[Layout difference data]

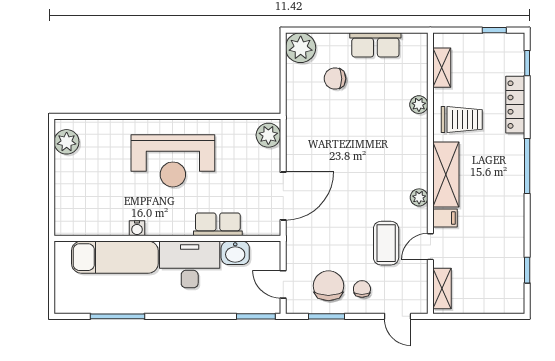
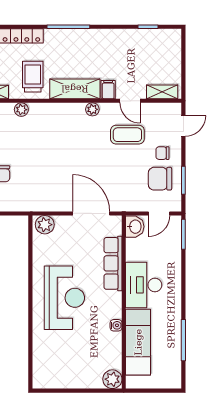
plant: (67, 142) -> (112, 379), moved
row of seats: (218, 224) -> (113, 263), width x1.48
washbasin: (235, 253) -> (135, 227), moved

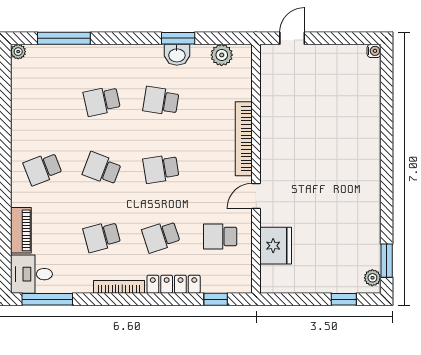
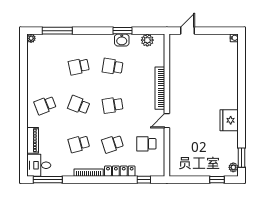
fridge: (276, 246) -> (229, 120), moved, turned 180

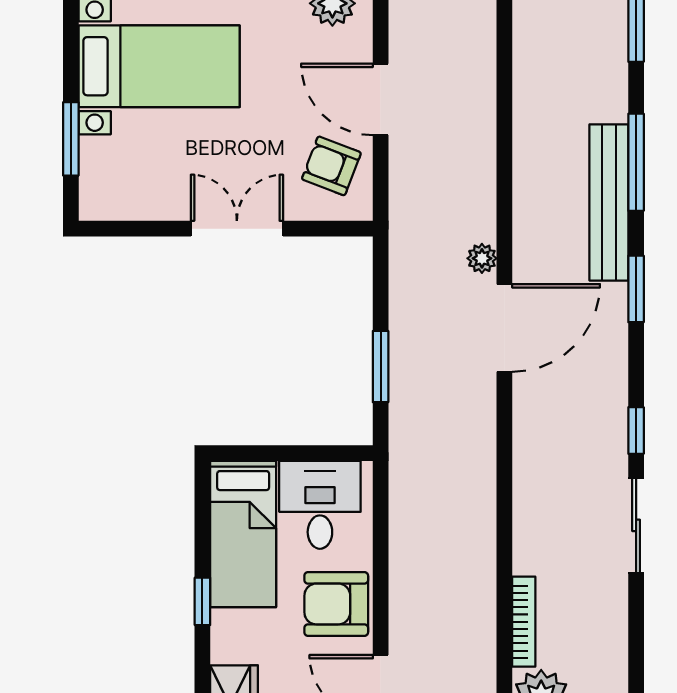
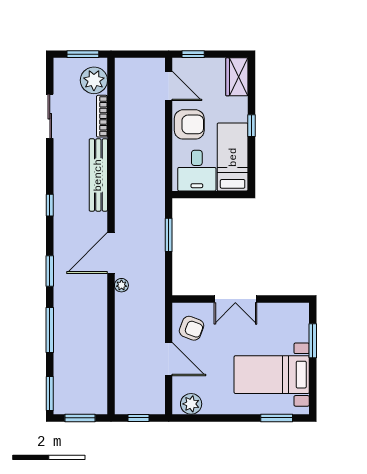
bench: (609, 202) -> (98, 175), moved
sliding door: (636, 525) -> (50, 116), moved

§ **TASK OBJECTIVE**: Look through the records and give only the number of lines where the string "moved" appears.

§ **COMPLETED TASK**: 5